EXERCISE DESCRIPTION:
Give an exact copy of the data that follows.

---

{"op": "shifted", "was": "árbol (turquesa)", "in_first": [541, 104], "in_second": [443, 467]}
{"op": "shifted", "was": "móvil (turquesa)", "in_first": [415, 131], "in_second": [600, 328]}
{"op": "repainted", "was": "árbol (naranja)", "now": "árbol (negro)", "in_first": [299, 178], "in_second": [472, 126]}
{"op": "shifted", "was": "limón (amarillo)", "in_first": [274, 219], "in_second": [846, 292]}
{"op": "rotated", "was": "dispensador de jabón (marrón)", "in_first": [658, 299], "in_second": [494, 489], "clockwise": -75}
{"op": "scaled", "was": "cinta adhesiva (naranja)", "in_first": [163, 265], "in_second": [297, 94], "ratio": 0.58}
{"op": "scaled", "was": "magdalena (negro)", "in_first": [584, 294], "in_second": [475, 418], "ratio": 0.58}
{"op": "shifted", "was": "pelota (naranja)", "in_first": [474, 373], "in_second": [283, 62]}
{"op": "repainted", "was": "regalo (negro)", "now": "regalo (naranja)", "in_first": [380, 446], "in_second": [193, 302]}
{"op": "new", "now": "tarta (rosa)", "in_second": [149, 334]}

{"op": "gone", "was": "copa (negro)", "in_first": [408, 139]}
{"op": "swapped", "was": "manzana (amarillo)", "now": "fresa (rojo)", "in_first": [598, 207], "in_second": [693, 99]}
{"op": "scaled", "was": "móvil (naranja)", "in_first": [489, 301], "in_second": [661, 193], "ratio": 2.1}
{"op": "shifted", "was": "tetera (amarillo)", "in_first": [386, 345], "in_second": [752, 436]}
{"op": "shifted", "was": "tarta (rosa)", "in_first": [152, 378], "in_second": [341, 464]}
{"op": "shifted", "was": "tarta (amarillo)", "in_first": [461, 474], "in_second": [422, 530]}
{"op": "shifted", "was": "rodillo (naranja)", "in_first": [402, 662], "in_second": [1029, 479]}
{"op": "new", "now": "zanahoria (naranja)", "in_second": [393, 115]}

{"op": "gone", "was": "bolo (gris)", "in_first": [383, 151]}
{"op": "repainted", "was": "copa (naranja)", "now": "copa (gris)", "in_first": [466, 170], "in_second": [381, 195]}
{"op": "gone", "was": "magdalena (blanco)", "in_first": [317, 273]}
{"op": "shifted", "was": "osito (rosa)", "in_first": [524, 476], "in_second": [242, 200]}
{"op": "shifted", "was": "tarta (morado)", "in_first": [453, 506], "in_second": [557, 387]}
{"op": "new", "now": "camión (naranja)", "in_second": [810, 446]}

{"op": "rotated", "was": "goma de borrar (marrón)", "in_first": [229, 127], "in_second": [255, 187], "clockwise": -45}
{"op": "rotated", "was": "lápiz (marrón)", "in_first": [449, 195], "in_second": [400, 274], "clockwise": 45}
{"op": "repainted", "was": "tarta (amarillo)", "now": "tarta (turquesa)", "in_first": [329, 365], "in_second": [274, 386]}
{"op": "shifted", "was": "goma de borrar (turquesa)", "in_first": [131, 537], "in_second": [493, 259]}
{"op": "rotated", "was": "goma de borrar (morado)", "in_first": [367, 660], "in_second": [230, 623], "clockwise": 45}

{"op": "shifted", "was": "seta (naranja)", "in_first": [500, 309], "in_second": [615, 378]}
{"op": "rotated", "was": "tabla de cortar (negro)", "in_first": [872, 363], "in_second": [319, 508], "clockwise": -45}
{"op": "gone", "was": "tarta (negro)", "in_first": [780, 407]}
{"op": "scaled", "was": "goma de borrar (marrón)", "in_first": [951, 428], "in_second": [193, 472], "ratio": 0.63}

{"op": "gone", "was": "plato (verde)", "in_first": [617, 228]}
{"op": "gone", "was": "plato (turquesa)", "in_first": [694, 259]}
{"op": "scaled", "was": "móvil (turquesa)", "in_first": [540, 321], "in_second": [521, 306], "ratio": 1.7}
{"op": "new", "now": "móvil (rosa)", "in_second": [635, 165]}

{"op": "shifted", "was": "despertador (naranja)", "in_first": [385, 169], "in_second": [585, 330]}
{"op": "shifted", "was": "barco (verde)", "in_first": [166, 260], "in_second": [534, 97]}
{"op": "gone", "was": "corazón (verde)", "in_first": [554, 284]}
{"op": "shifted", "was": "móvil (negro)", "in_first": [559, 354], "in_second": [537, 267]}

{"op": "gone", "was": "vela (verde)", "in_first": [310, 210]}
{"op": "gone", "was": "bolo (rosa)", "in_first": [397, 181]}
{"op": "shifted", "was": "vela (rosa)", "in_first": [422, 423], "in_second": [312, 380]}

---

SOLUTION FOR THIS PROBLEM:
{"op": "shifted", "was": "árbol (turquesa)", "in_first": [541, 104], "in_second": [443, 467]}
{"op": "shifted", "was": "móvil (turquesa)", "in_first": [415, 131], "in_second": [600, 328]}
{"op": "repainted", "was": "árbol (naranja)", "now": "árbol (negro)", "in_first": [299, 178], "in_second": [472, 126]}
{"op": "shifted", "was": "limón (amarillo)", "in_first": [274, 219], "in_second": [846, 292]}
{"op": "rotated", "was": "dispensador de jabón (marrón)", "in_first": [658, 299], "in_second": [494, 489], "clockwise": -75}
{"op": "scaled", "was": "cinta adhesiva (naranja)", "in_first": [163, 265], "in_second": [297, 94], "ratio": 0.58}
{"op": "scaled", "was": "magdalena (negro)", "in_first": [584, 294], "in_second": [475, 418], "ratio": 0.58}
{"op": "shifted", "was": "pelota (naranja)", "in_first": [474, 373], "in_second": [283, 62]}
{"op": "repainted", "was": "regalo (negro)", "now": "regalo (naranja)", "in_first": [380, 446], "in_second": [193, 302]}
{"op": "new", "now": "tarta (rosa)", "in_second": [149, 334]}

{"op": "gone", "was": "copa (negro)", "in_first": [408, 139]}
{"op": "swapped", "was": "manzana (amarillo)", "now": "fresa (rojo)", "in_first": [598, 207], "in_second": [693, 99]}
{"op": "scaled", "was": "móvil (naranja)", "in_first": [489, 301], "in_second": [661, 193], "ratio": 2.1}
{"op": "shifted", "was": "tetera (amarillo)", "in_first": [386, 345], "in_second": [752, 436]}
{"op": "shifted", "was": "tarta (rosa)", "in_first": [152, 378], "in_second": [341, 464]}
{"op": "shifted", "was": "tarta (amarillo)", "in_first": [461, 474], "in_second": [422, 530]}
{"op": "shifted", "was": "rodillo (naranja)", "in_first": [402, 662], "in_second": [1029, 479]}
{"op": "new", "now": "zanahoria (naranja)", "in_second": [393, 115]}

{"op": "gone", "was": "bolo (gris)", "in_first": [383, 151]}
{"op": "repainted", "was": "copa (naranja)", "now": "copa (gris)", "in_first": [466, 170], "in_second": [381, 195]}
{"op": "gone", "was": "magdalena (blanco)", "in_first": [317, 273]}
{"op": "shifted", "was": "osito (rosa)", "in_first": [524, 476], "in_second": [242, 200]}
{"op": "shifted", "was": "tarta (morado)", "in_first": [453, 506], "in_second": [557, 387]}
{"op": "new", "now": "camión (naranja)", "in_second": [810, 446]}

{"op": "rotated", "was": "goma de borrar (marrón)", "in_first": [229, 127], "in_second": [255, 187], "clockwise": -45}
{"op": "rotated", "was": "lápiz (marrón)", "in_first": [449, 195], "in_second": [400, 274], "clockwise": 45}
{"op": "repainted", "was": "tarta (amarillo)", "now": "tarta (turquesa)", "in_first": [329, 365], "in_second": [274, 386]}
{"op": "shifted", "was": "goma de borrar (turquesa)", "in_first": [131, 537], "in_second": [493, 259]}
{"op": "rotated", "was": "goma de borrar (morado)", "in_first": [367, 660], "in_second": [230, 623], "clockwise": 45}

{"op": "shifted", "was": "seta (naranja)", "in_first": [500, 309], "in_second": [615, 378]}
{"op": "rotated", "was": "tabla de cortar (negro)", "in_first": [872, 363], "in_second": [319, 508], "clockwise": -45}
{"op": "gone", "was": "tarta (negro)", "in_first": [780, 407]}
{"op": "scaled", "was": "goma de borrar (marrón)", "in_first": [951, 428], "in_second": [193, 472], "ratio": 0.63}

{"op": "gone", "was": "plato (verde)", "in_first": [617, 228]}
{"op": "gone", "was": "plato (turquesa)", "in_first": [694, 259]}
{"op": "scaled", "was": "móvil (turquesa)", "in_first": [540, 321], "in_second": [521, 306], "ratio": 1.7}
{"op": "new", "now": "móvil (rosa)", "in_second": [635, 165]}

{"op": "shifted", "was": "despertador (naranja)", "in_first": [385, 169], "in_second": [585, 330]}
{"op": "shifted", "was": "barco (verde)", "in_first": [166, 260], "in_second": [534, 97]}
{"op": "gone", "was": "corazón (verde)", "in_first": [554, 284]}
{"op": "shifted", "was": "móvil (negro)", "in_first": [559, 354], "in_second": [537, 267]}

{"op": "gone", "was": "vela (verde)", "in_first": [310, 210]}
{"op": "gone", "was": "bolo (rosa)", "in_first": [397, 181]}
{"op": "shifted", "was": "vela (rosa)", "in_first": [422, 423], "in_second": [312, 380]}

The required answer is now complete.